===== ENTRIES SUPPLIED =====
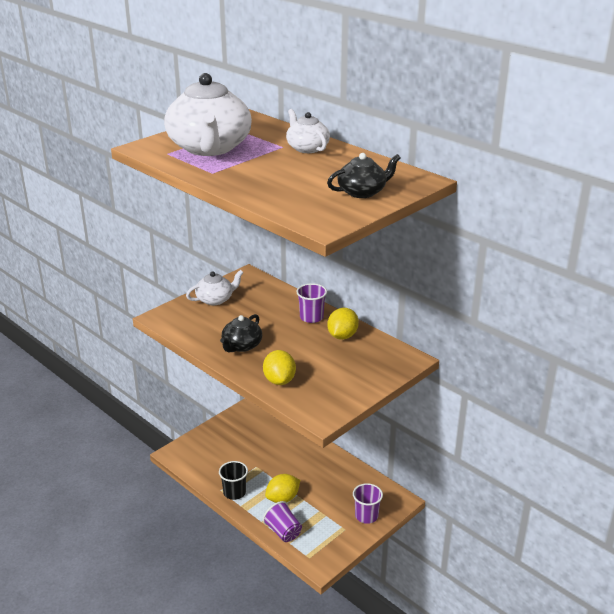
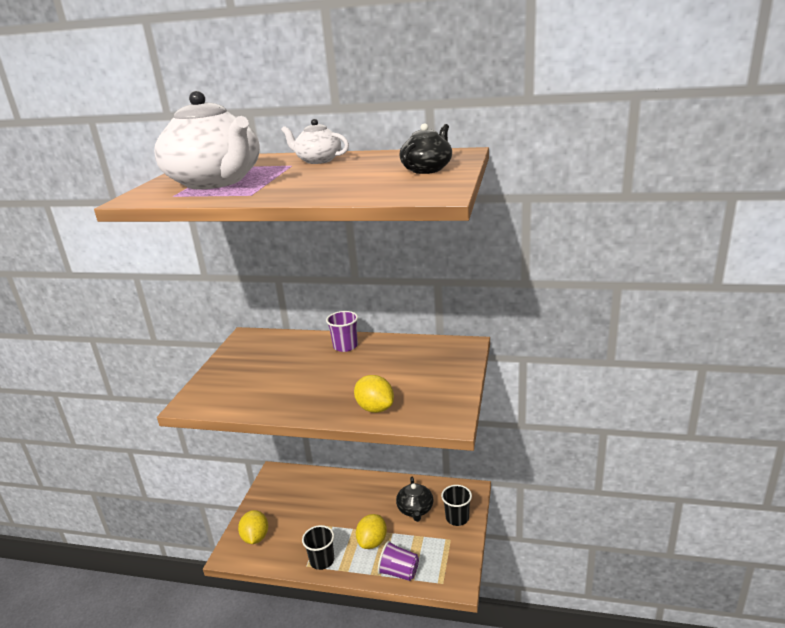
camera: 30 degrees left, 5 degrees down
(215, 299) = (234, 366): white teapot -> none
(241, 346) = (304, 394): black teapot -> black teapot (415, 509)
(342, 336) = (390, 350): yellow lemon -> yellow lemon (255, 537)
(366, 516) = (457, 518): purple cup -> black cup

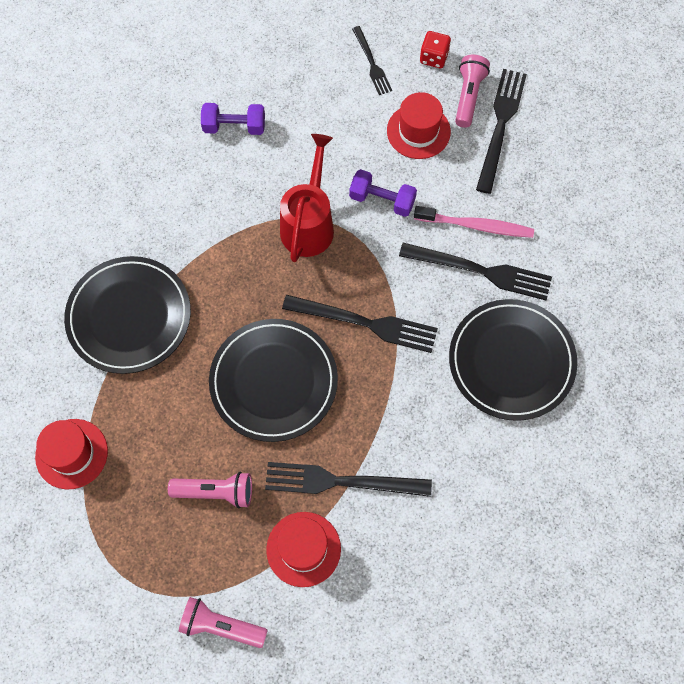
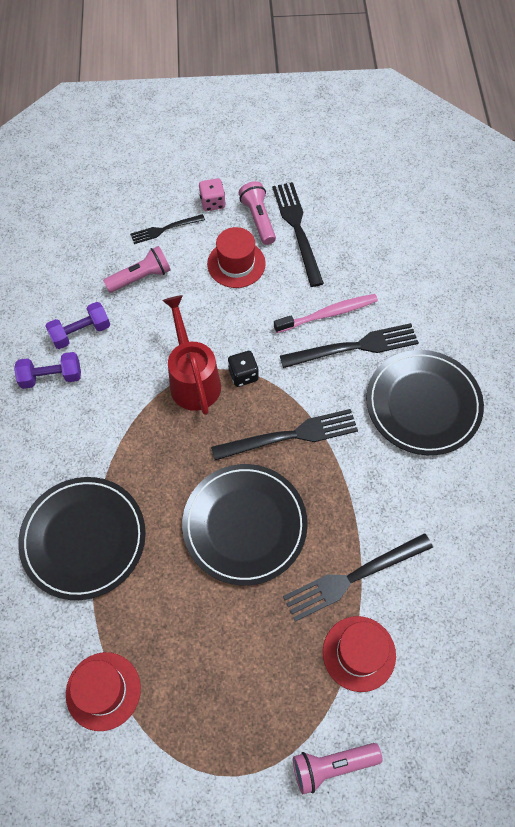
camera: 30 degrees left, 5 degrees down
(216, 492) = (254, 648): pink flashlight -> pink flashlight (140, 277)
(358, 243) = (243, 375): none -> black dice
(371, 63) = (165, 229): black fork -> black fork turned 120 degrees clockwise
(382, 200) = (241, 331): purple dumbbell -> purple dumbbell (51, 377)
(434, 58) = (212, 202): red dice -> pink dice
=====
===== ENTRIES SUPPLIED =====
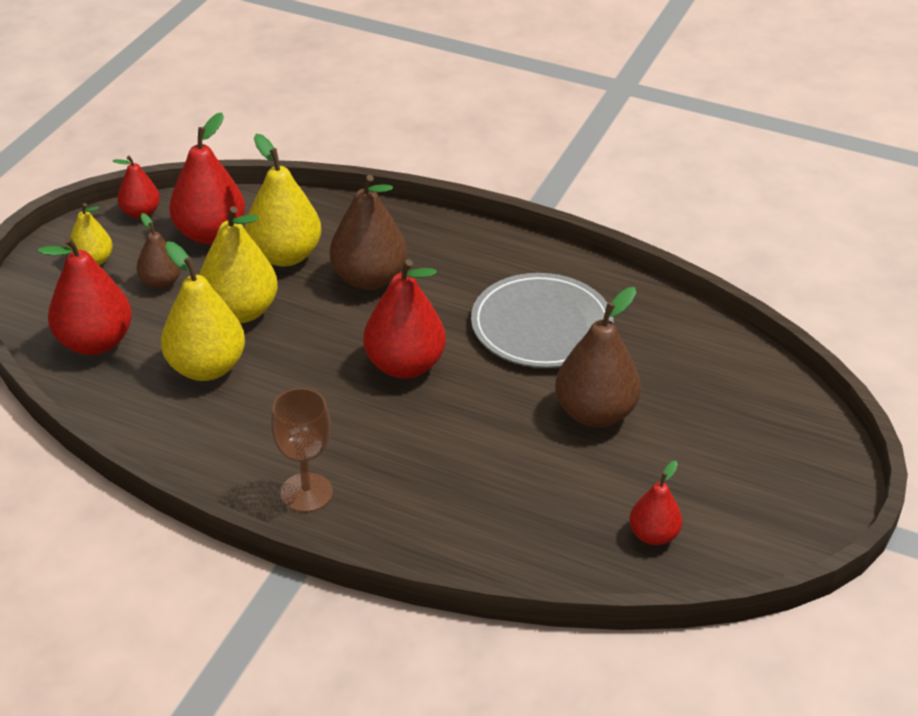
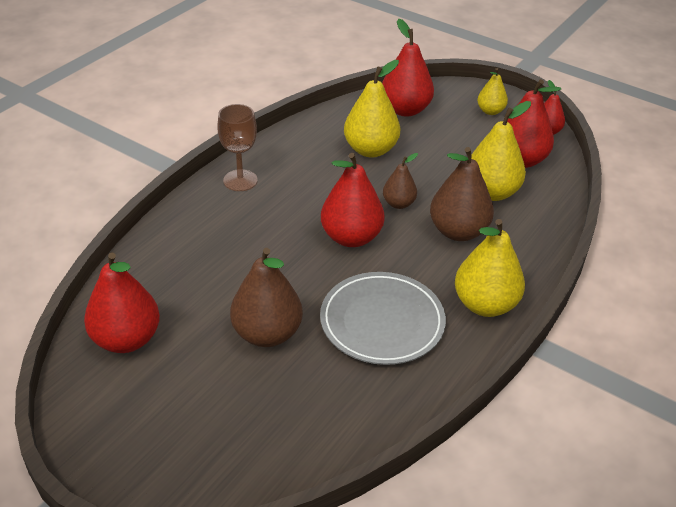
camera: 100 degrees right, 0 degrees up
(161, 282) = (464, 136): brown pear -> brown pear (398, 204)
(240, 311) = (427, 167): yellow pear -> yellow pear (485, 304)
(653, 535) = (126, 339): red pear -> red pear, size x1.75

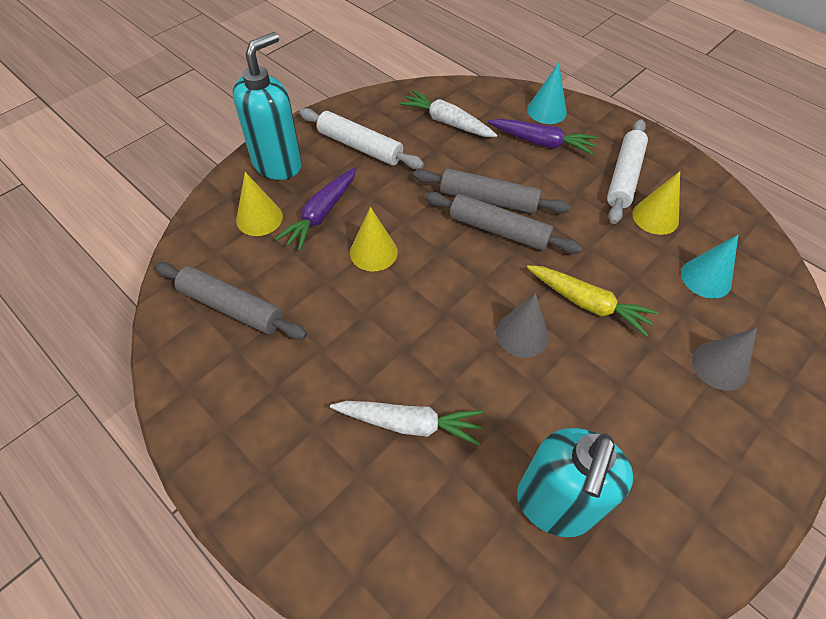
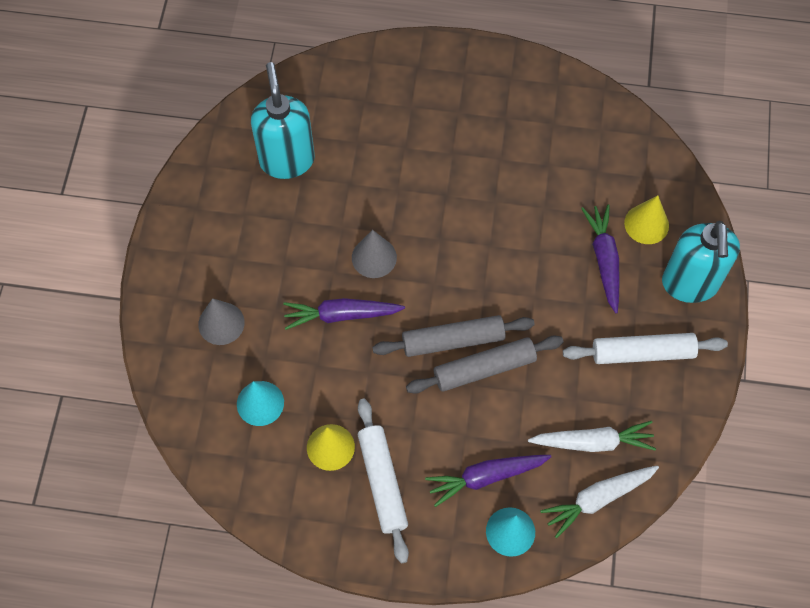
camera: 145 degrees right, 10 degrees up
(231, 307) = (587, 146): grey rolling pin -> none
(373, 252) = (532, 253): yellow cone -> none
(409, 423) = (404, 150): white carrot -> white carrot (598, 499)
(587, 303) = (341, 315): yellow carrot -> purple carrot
=====
===== ENTRIES SUPPLIED =====
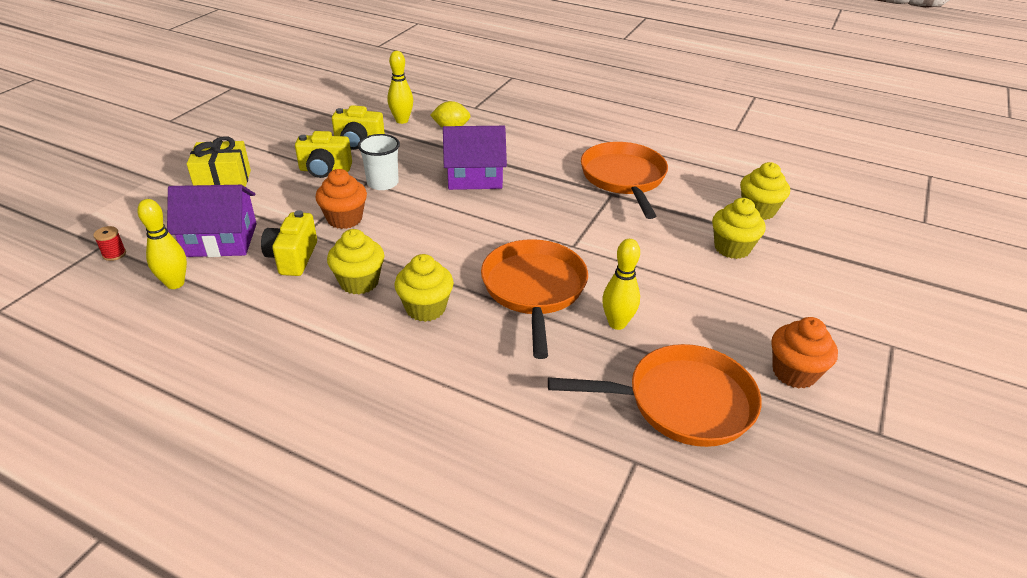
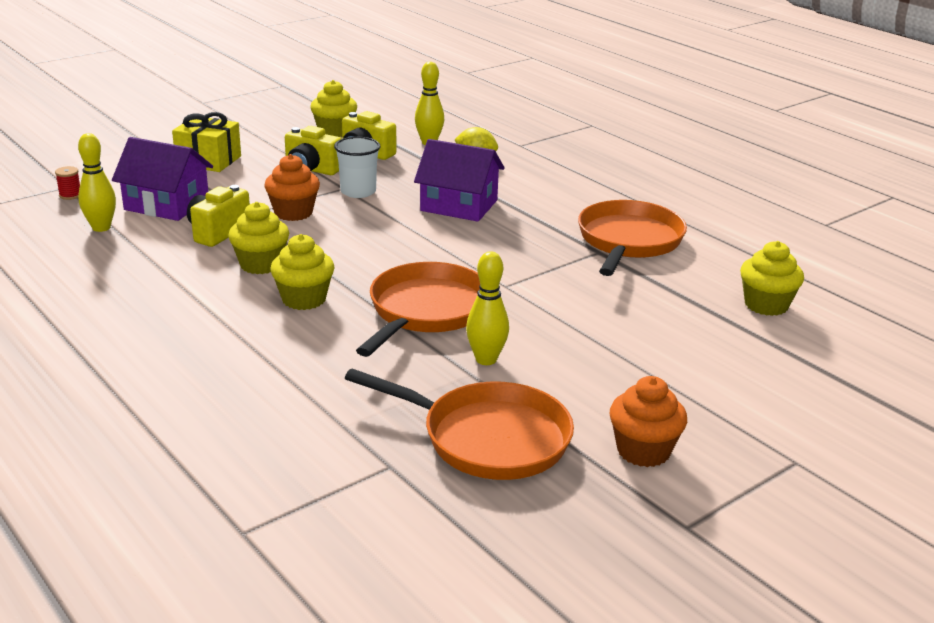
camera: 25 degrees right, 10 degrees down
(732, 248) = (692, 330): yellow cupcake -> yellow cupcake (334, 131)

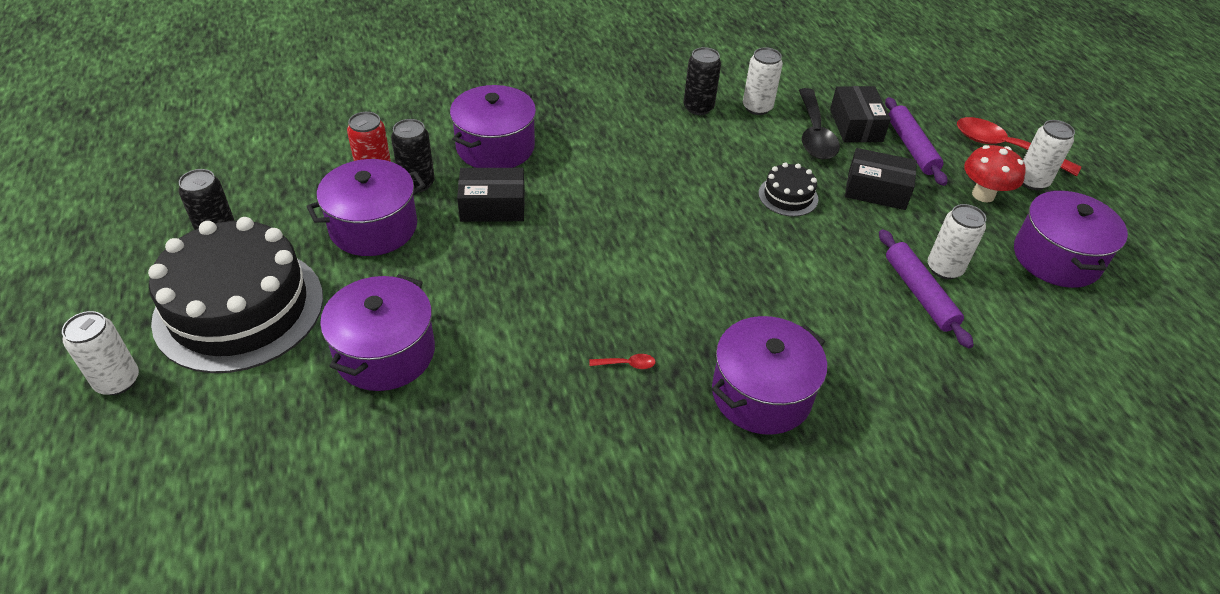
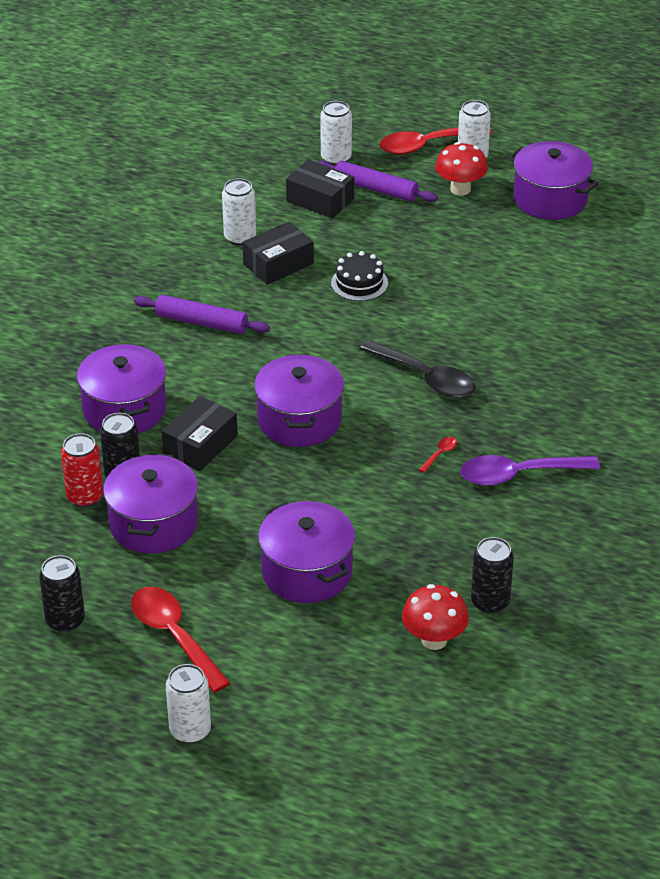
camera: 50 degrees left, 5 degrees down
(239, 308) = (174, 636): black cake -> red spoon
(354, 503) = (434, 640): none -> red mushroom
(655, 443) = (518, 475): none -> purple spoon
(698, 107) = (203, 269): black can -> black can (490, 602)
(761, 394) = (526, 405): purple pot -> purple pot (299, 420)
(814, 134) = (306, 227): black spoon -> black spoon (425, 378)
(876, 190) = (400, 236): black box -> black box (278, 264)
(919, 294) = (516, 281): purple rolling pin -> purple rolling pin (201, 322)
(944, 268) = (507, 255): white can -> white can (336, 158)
=====
• [TASK STATEMENT] Reproduce the entries above exactly, but only the lines between the line holding "(919, 294) = (516, 281): purple" and the line holding "(944, 268) = (507, 255): white", inclusive.

• [ANSWER BOX]
(919, 294) = (516, 281): purple rolling pin -> purple rolling pin (201, 322)
(944, 268) = (507, 255): white can -> white can (336, 158)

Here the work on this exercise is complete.